--- DATA RECORDS Enclosed Below ---

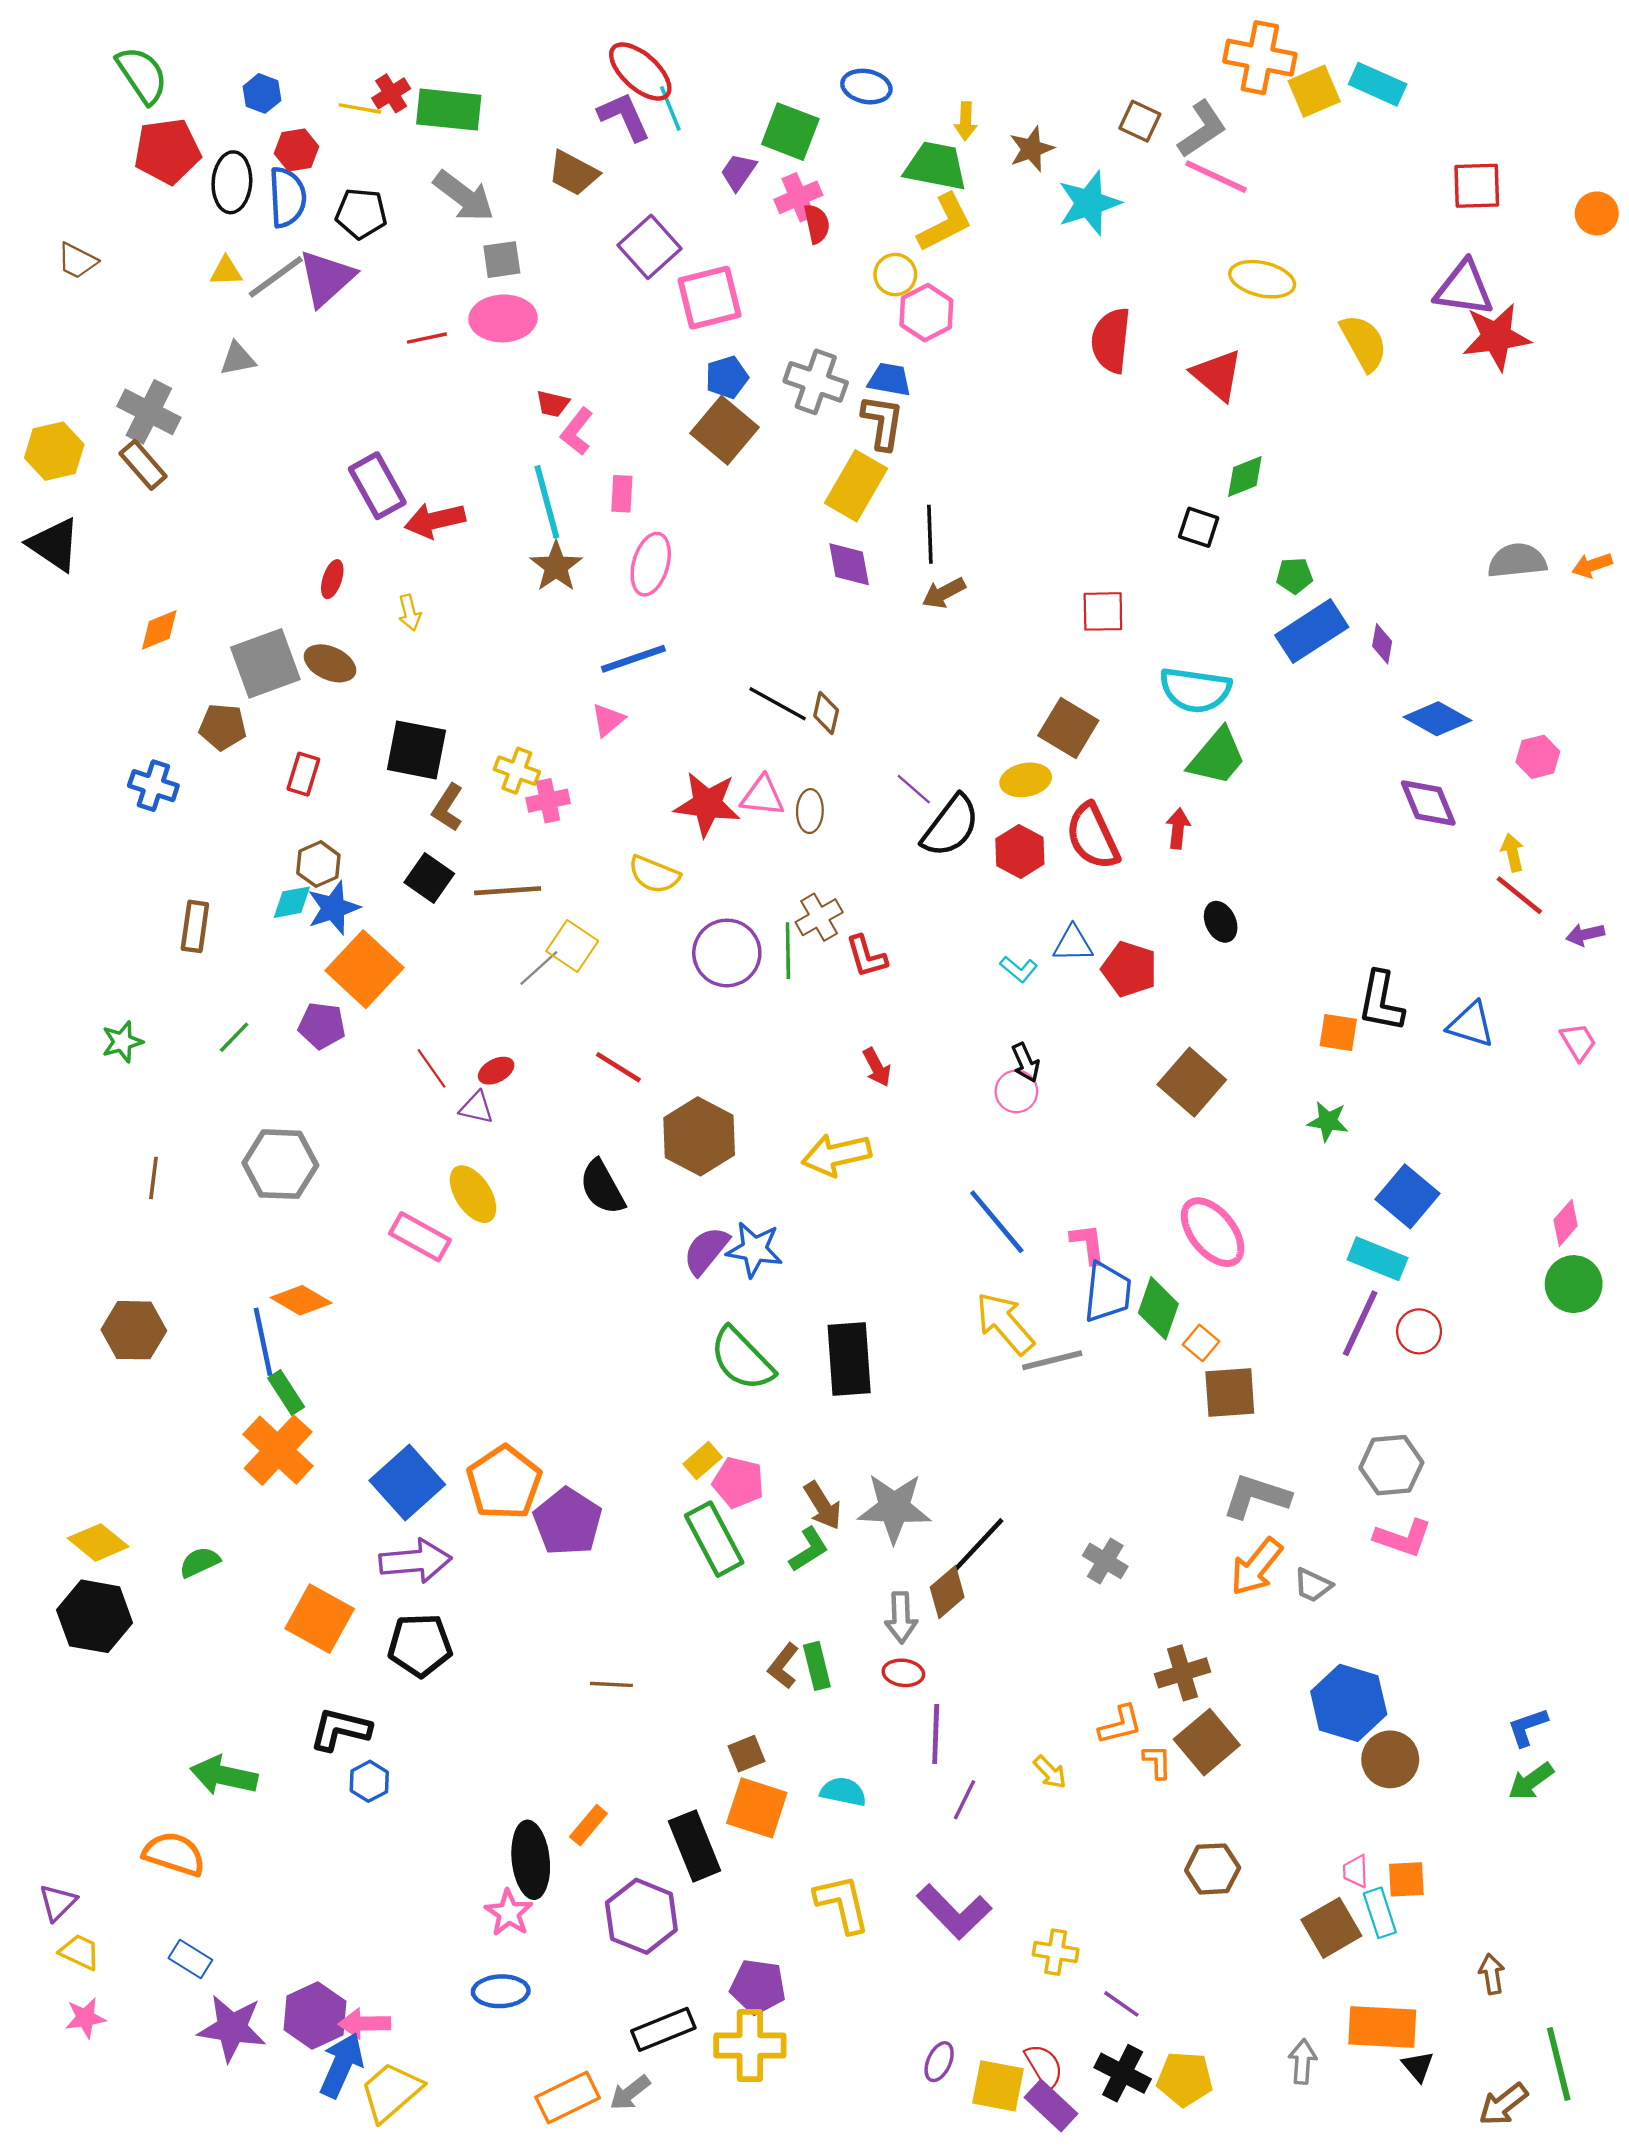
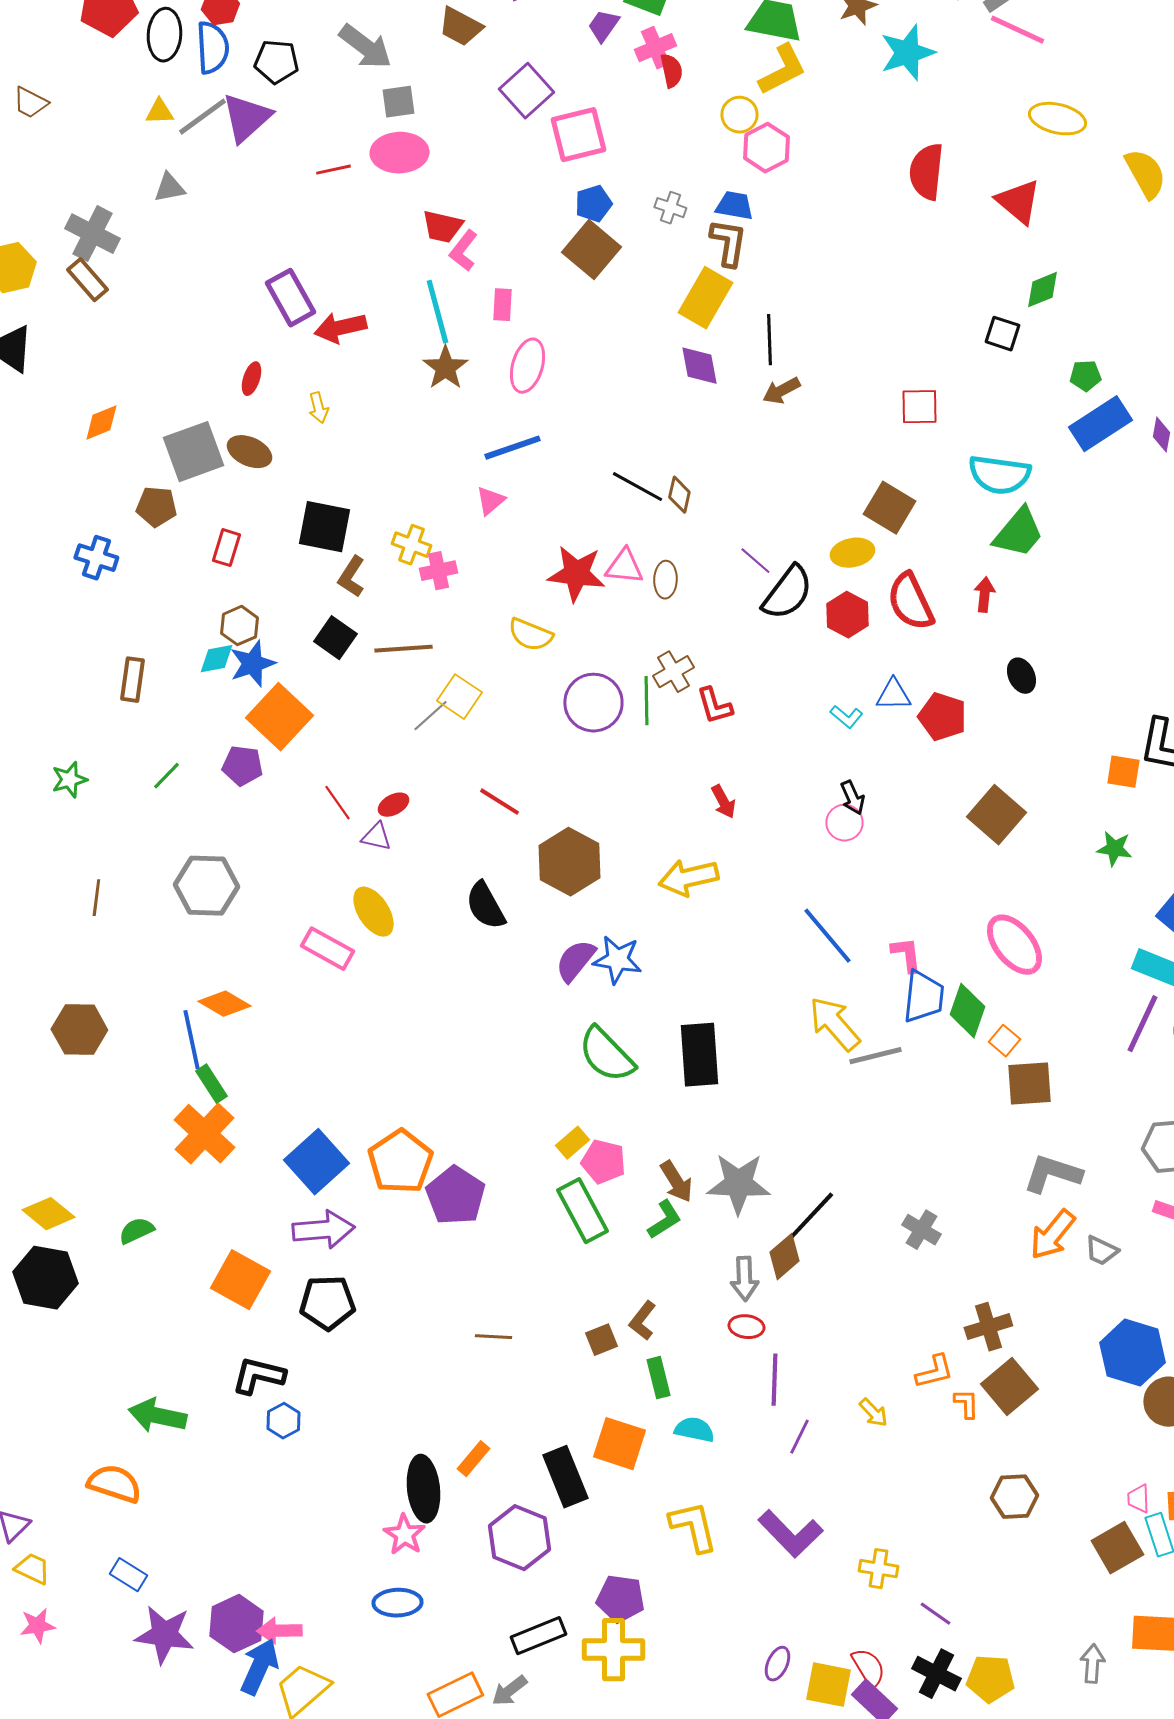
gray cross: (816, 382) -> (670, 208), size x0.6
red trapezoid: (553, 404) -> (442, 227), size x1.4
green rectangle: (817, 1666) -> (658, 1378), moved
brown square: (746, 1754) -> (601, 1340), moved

--- End of Enclosed DATA RECORDS ---
--- DATA RECORDS Enclosed Below ---

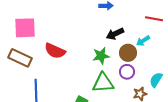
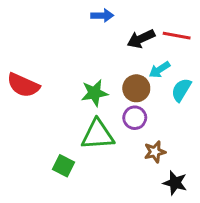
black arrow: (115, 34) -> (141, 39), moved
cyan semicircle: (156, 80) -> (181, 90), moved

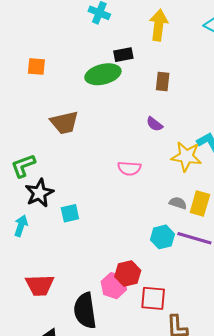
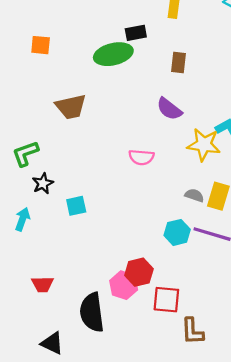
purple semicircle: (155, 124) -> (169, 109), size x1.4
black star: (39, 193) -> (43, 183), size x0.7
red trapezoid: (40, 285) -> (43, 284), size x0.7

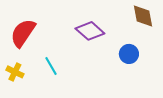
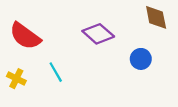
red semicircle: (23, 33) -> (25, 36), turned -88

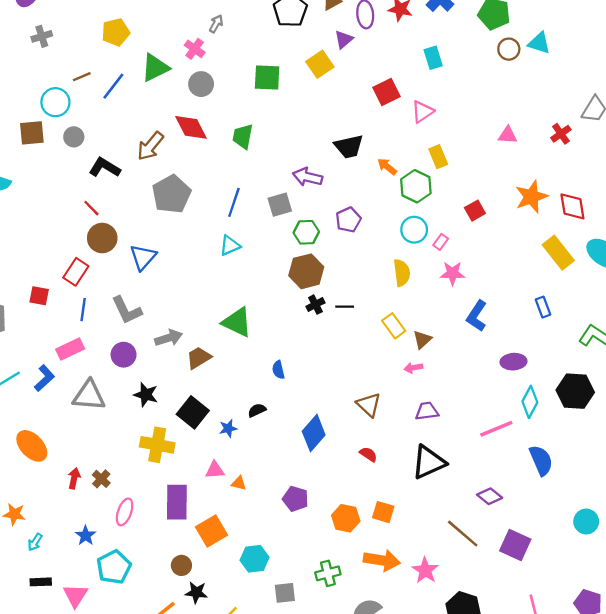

--- End of Enclosed DATA RECORDS ---

• **EXERCISE AIM**: Each line in the records above with "size" must be returned.

• **ANSWER**:
gray cross: (816, 382) -> (670, 208), size x0.6
red trapezoid: (553, 404) -> (442, 227), size x1.4
purple semicircle: (155, 124) -> (169, 109), size x1.4
black star: (39, 193) -> (43, 183), size x0.7
red trapezoid: (40, 285) -> (43, 284), size x0.7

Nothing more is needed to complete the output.